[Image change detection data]
════════════════════

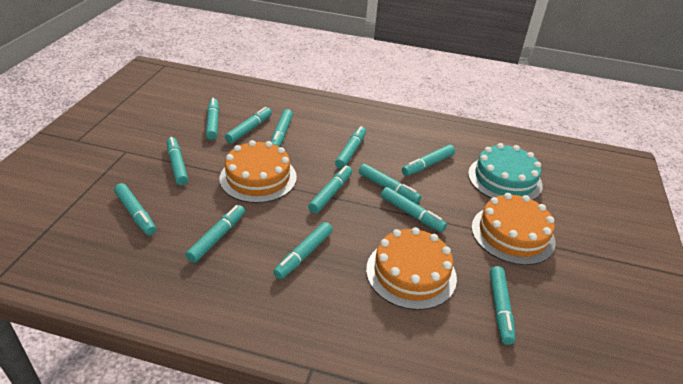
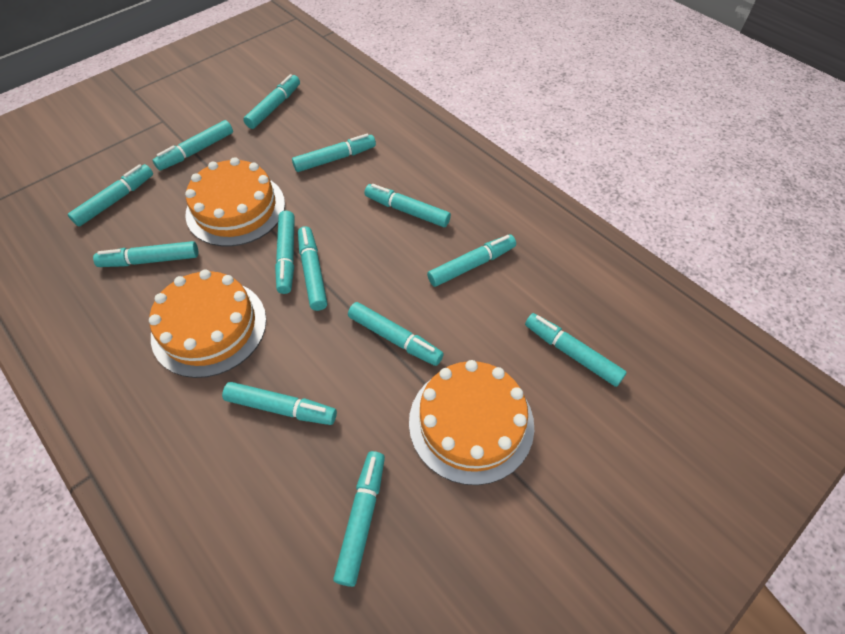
turquoise cake: 1 -> 0

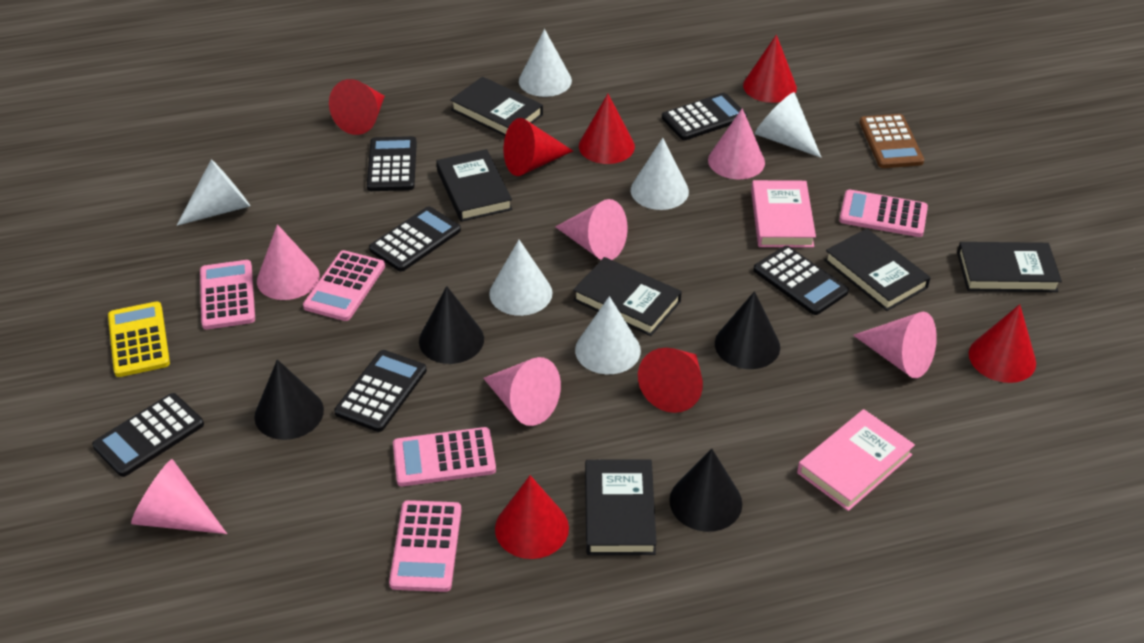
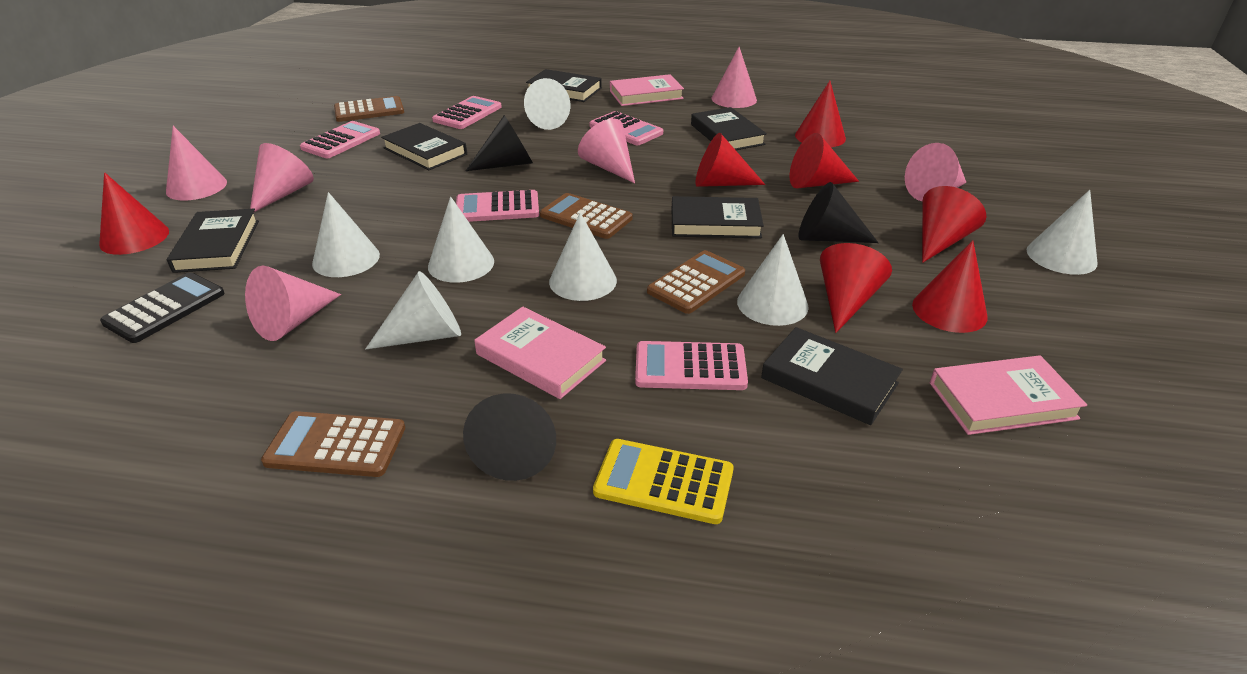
black calculator: 6 -> 1
black cone: 4 -> 3
brown calculator: 1 -> 4
pink book: 2 -> 3
white cone: 6 -> 7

════════════════════

_EXERCISE BRIEF_.
An exact copy of each entry is required, minus the pictures.

_REPLY TO THE EXERCISE_.
turquoise cake: 1 -> 0

black calculator: 6 -> 1
black cone: 4 -> 3
brown calculator: 1 -> 4
pink book: 2 -> 3
white cone: 6 -> 7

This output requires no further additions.